- PROBLEM DESCRIPTION: When you reach the line with "camera: 45 degrees right, 5 degrees down" in the data below, begin printing lines exactly, and stop once the line with "(513, 188) = (552, 102): blue" has been printed.
▬▬▬
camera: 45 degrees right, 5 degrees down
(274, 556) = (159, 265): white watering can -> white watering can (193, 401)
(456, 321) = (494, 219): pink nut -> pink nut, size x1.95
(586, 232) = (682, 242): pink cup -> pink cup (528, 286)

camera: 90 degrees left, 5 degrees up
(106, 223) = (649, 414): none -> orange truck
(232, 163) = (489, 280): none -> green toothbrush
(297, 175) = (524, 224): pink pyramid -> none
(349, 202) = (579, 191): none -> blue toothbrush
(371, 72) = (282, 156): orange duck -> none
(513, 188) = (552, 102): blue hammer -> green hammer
▬▬▬
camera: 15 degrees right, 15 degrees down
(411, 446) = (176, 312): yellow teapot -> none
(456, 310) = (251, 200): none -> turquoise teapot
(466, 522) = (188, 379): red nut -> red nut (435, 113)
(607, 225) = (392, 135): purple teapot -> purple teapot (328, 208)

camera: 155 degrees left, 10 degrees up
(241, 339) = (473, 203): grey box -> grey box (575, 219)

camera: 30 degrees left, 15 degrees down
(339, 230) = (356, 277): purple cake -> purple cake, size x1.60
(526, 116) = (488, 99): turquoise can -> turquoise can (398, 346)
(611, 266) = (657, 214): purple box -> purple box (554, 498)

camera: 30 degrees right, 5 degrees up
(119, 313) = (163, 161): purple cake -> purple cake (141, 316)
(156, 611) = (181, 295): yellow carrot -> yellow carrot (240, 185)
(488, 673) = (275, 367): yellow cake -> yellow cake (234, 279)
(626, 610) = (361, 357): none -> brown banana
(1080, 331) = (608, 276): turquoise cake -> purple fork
▬▬▬
- RESULT OF THIS EXERCISE:
camera: 45 degrees right, 5 degrees down
(274, 556) = (159, 265): white watering can -> white watering can (193, 401)
(456, 321) = (494, 219): pink nut -> pink nut, size x1.95
(586, 232) = (682, 242): pink cup -> pink cup (528, 286)

camera: 90 degrees left, 5 degrees up
(106, 223) = (649, 414): none -> orange truck
(232, 163) = (489, 280): none -> green toothbrush
(297, 175) = (524, 224): pink pyramid -> none
(349, 202) = (579, 191): none -> blue toothbrush
(371, 72) = (282, 156): orange duck -> none
(513, 188) = (552, 102): blue hammer -> green hammer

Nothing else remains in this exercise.